*** Block opens ***

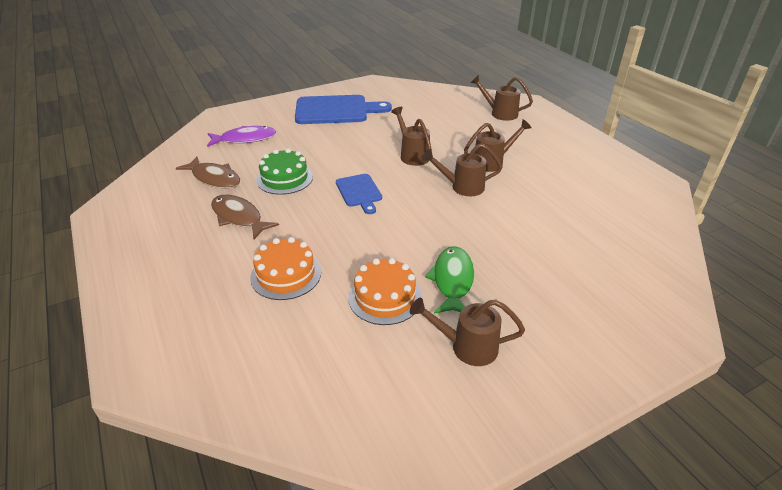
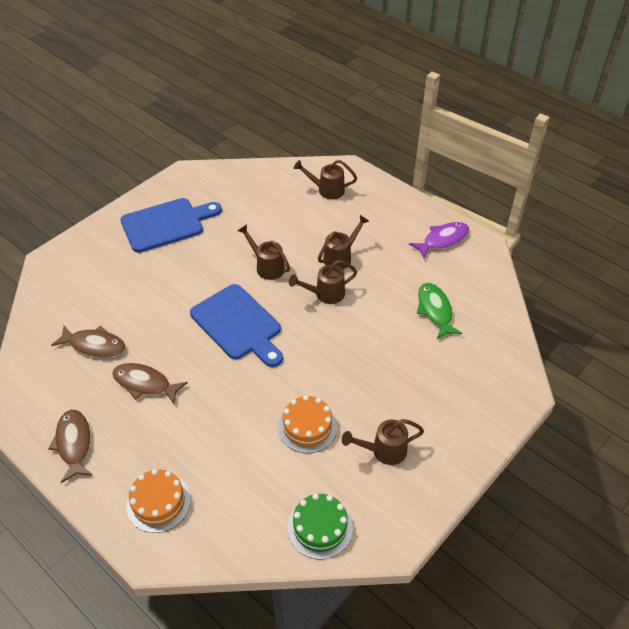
camera: 20 degrees left, 10 degrees up
(137, 249) = (74, 444): none -> brown fish
(245, 139) = (95, 287): purple fish -> purple fish (442, 240)
(284, 178) = (162, 327): green cake -> green cake (320, 527)
(286, 275) = (218, 430): orange cake -> orange cake (158, 502)
(359, 192) = (238, 324): blue cutting board -> blue cutting board, size x1.82
(452, 281) = (352, 395): green fish -> green fish (435, 310)

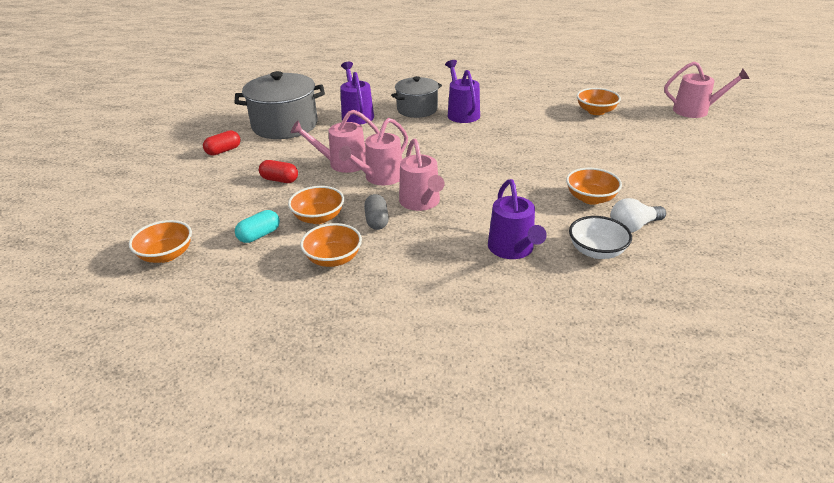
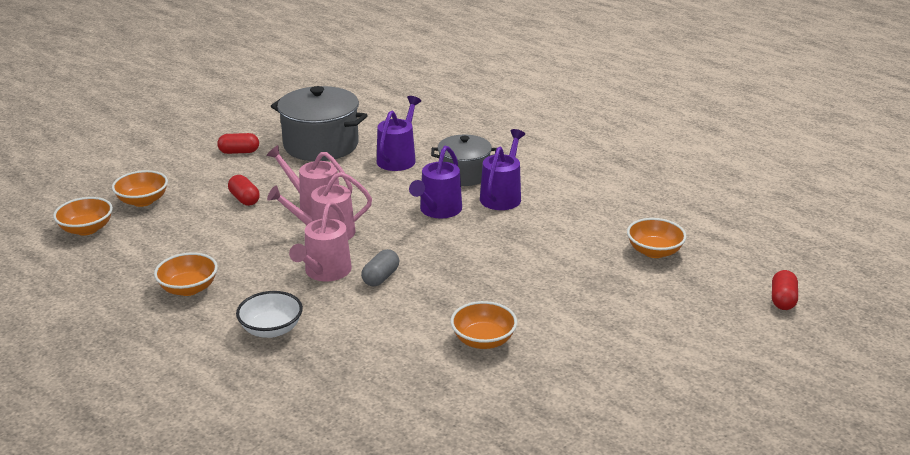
camera: 35 degrees right, 5 degrees down
(259, 235) = (165, 243): turquoise capsule -> none
(318, 217) = (226, 248): orange bowl -> orange bowl (143, 201)
(377, 220) = (266, 271): grey capsule -> grey capsule (381, 277)
(512, 249) = (335, 351): purple watering can -> purple watering can (438, 210)
(596, 251) = (404, 390): white bowl -> white bowl (271, 329)
(633, 226) = (477, 386): white light bulb -> none
(695, 110) = (782, 300): pink watering can -> red capsule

*** Block closes ***

*Aim of the exercise*:
Using the listing above, pick out each line that contains the word "degrees", then copy it.

*Final answer*:
camera: 20 degrees left, 10 degrees up
camera: 35 degrees right, 5 degrees down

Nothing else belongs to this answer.